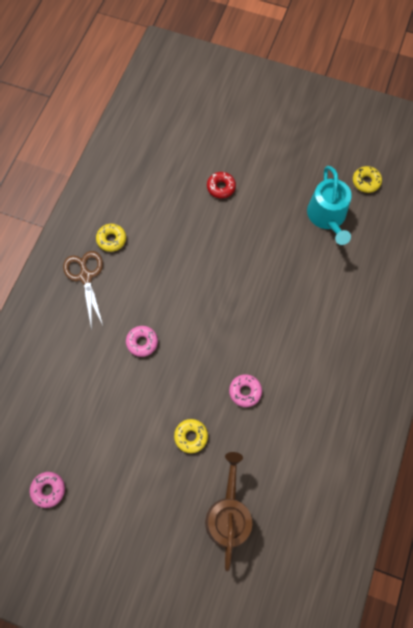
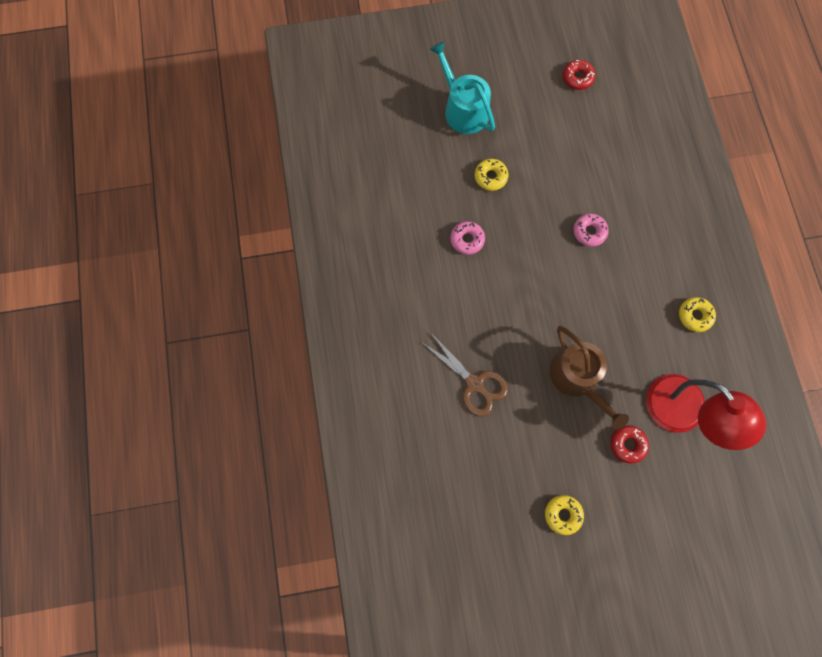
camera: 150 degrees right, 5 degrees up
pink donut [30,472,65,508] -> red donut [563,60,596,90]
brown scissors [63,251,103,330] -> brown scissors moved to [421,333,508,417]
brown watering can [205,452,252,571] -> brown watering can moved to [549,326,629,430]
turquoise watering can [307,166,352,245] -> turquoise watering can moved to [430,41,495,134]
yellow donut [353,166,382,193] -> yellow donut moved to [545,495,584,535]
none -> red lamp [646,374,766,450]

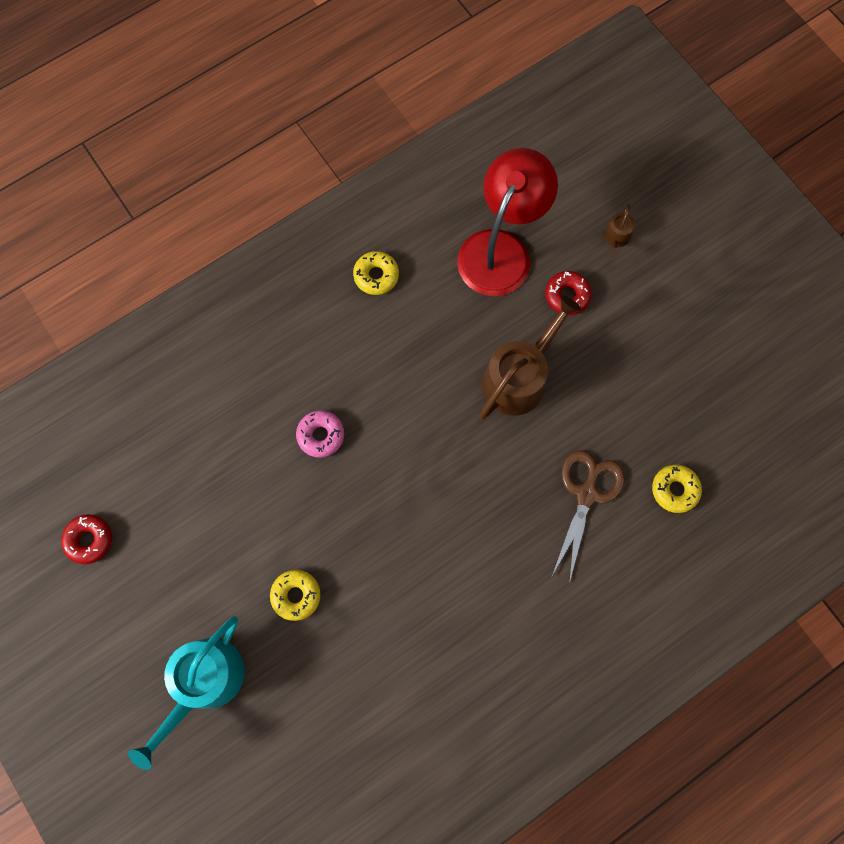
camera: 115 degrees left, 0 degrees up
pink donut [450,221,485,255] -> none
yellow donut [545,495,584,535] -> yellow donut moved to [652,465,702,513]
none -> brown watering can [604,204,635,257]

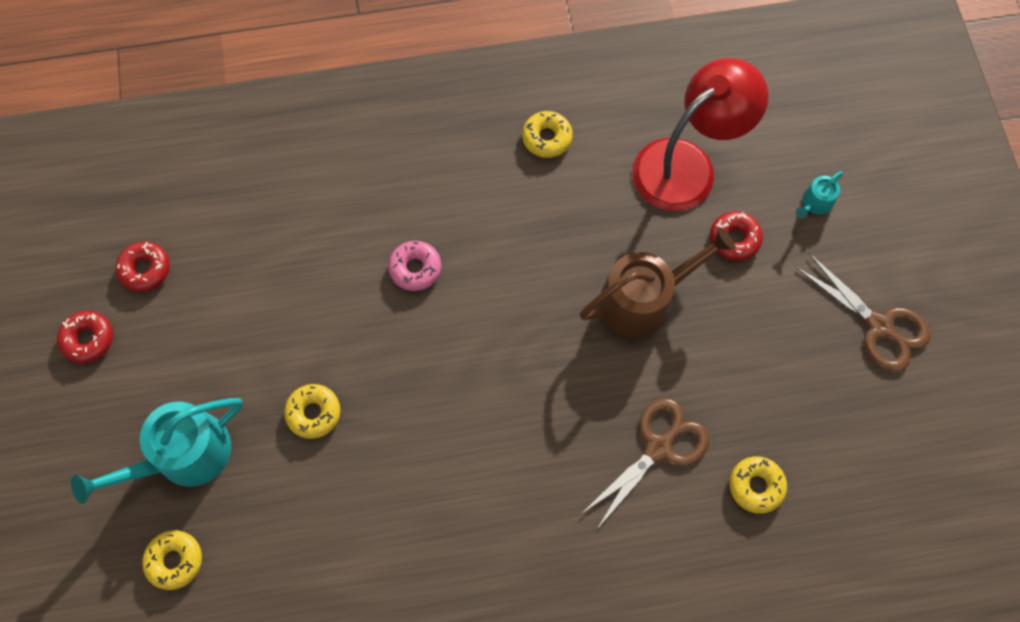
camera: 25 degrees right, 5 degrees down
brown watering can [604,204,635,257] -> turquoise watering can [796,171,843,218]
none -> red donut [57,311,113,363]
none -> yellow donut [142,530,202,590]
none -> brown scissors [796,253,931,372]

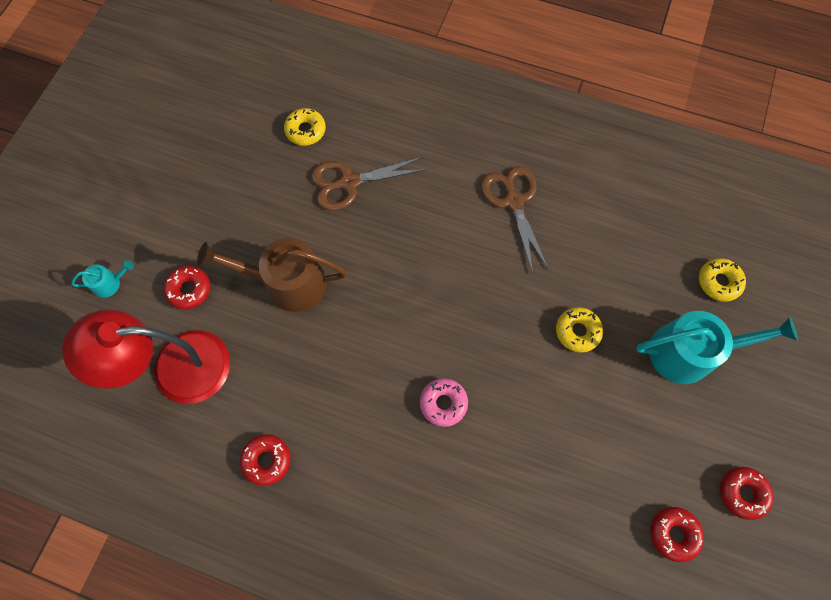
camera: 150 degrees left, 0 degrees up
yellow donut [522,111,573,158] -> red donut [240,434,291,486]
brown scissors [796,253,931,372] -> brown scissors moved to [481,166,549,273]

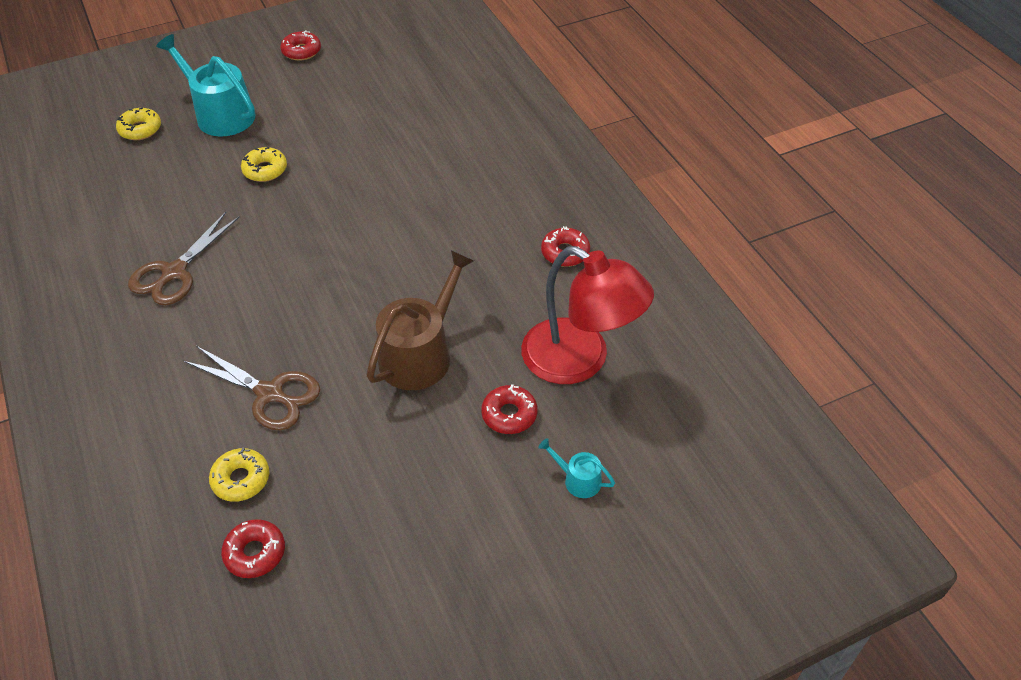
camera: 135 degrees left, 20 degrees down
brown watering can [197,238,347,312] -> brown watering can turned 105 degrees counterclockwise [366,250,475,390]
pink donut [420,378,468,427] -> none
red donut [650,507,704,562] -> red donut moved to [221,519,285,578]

################

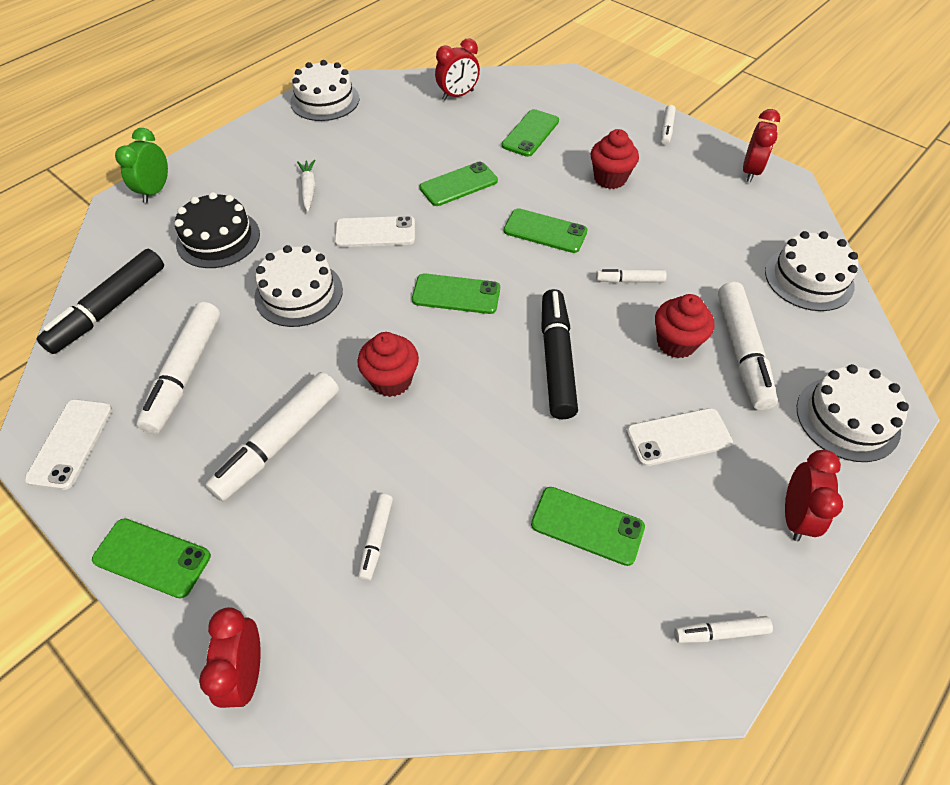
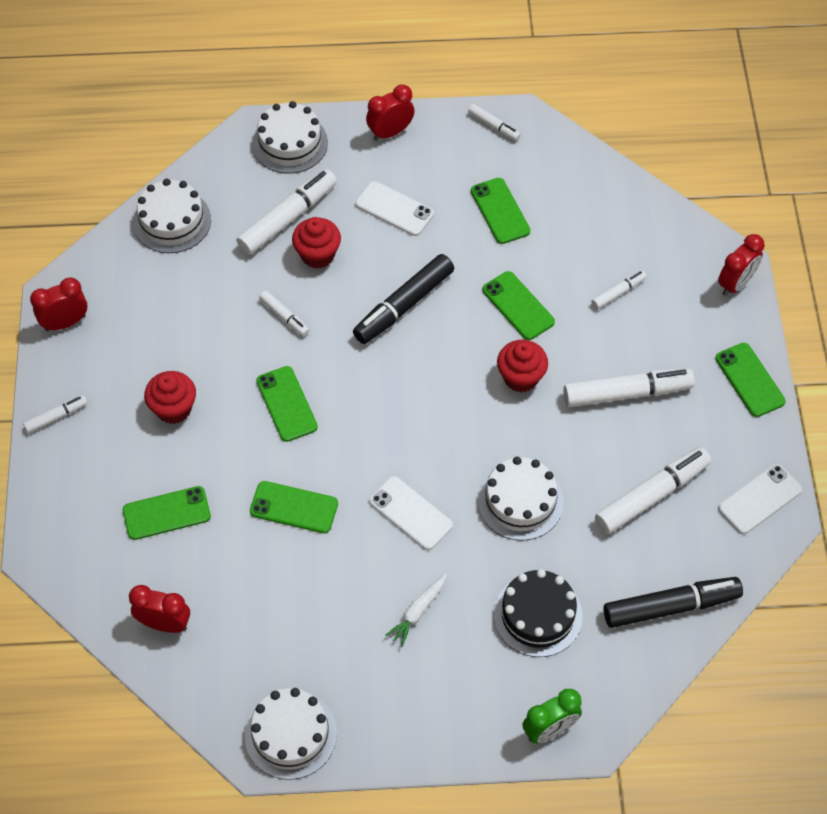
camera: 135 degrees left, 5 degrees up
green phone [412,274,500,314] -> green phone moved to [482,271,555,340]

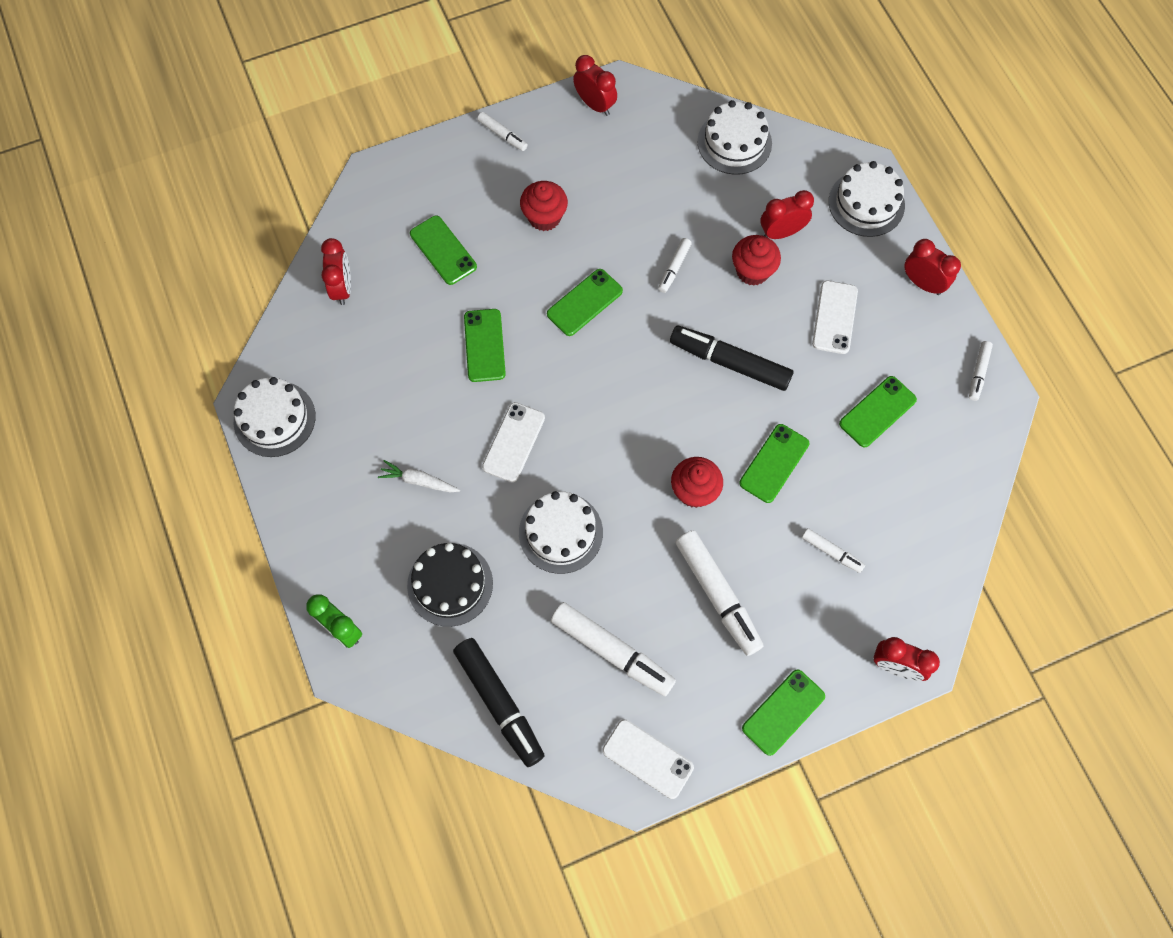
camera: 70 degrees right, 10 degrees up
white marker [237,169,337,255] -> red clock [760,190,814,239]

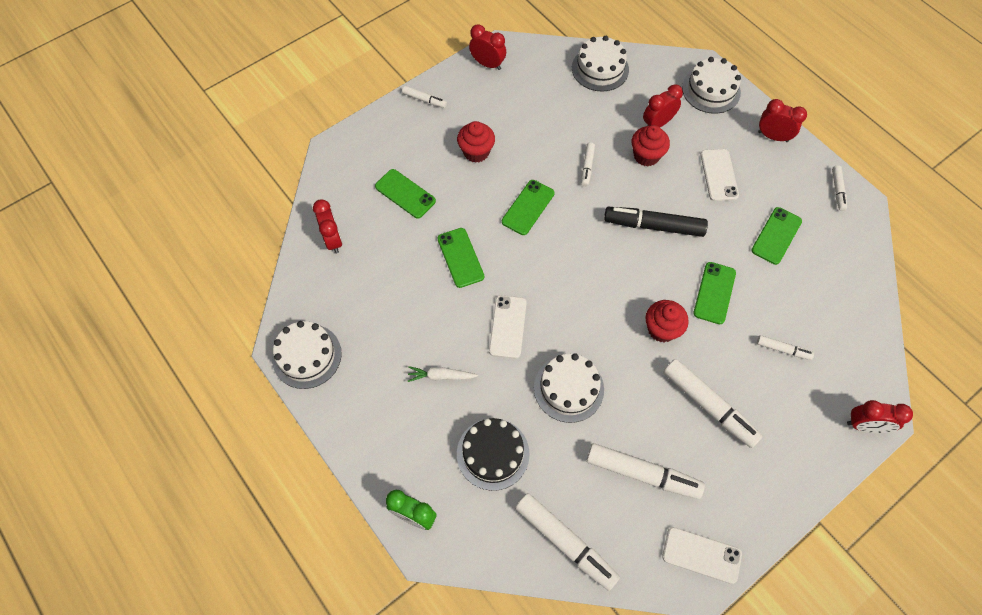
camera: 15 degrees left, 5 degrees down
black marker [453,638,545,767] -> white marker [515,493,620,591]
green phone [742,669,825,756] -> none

################

** WHAT THE TASK REQUIRES **
Only a number is wanted here: how many lines of the records above include the string "right"?

** SOLUTION FOR THIS PROBLEM **
3